What the task asks >> Take the entries below and print, exactly, the stretch from the line containing "CN105 pin 2: GND -> NET19" through the line containing "R112: 20 (5V, NET18) -> none", both included.

Input data >>
***

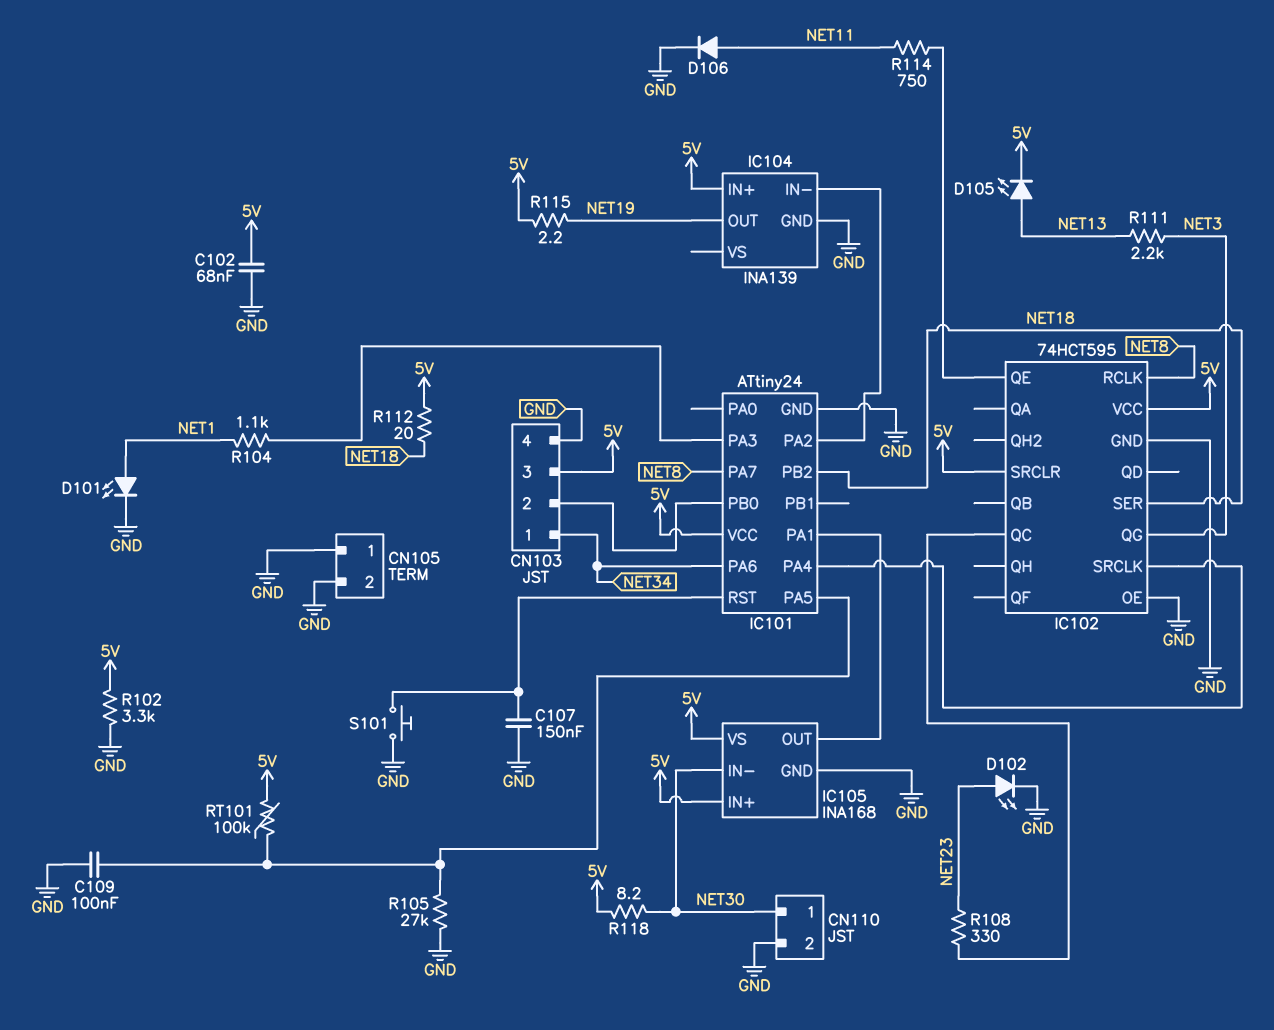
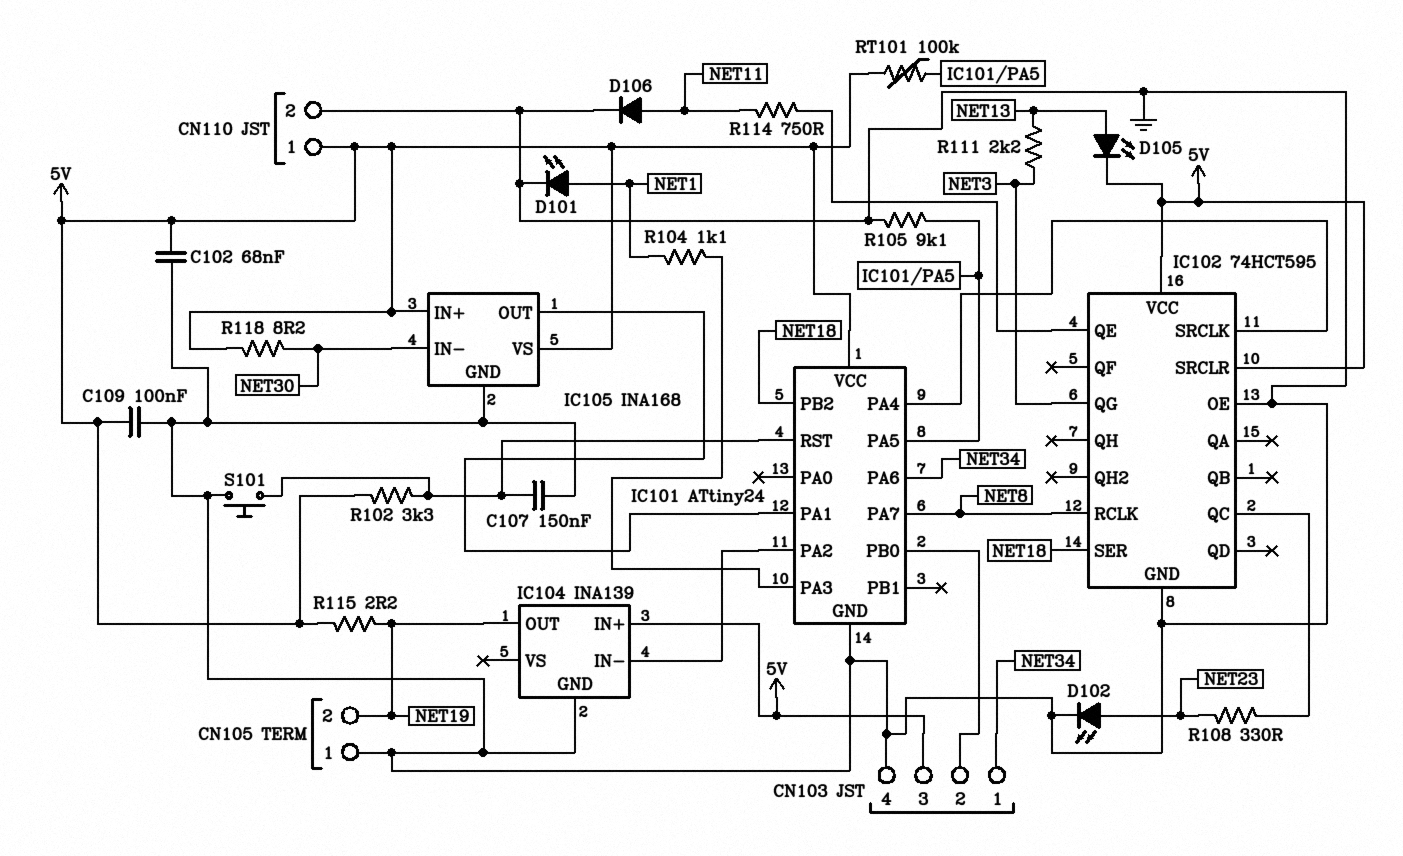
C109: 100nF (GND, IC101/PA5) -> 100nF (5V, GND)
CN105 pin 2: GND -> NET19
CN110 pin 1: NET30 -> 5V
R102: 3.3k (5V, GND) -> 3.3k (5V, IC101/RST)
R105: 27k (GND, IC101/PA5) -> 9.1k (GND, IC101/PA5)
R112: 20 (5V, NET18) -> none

***

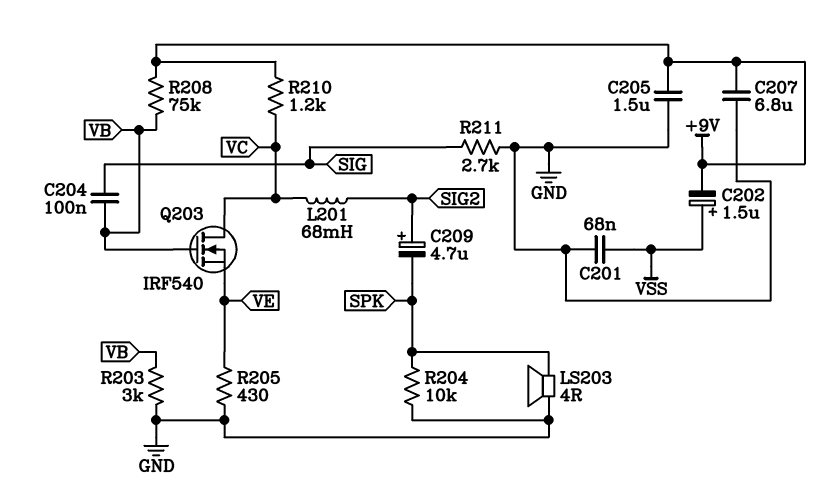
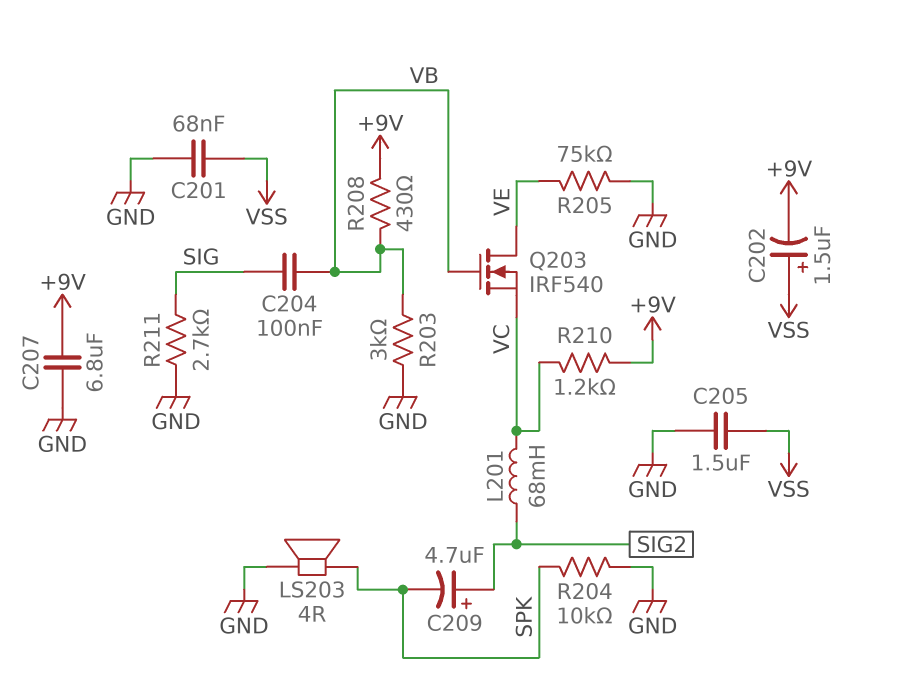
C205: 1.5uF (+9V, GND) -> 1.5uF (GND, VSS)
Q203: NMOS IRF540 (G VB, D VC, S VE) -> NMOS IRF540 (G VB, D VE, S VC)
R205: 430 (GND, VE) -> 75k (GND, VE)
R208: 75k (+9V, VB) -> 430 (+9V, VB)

***

Your response >>
CN105 pin 2: GND -> NET19
CN110 pin 1: NET30 -> 5V
R102: 3.3k (5V, GND) -> 3.3k (5V, IC101/RST)
R105: 27k (GND, IC101/PA5) -> 9.1k (GND, IC101/PA5)
R112: 20 (5V, NET18) -> none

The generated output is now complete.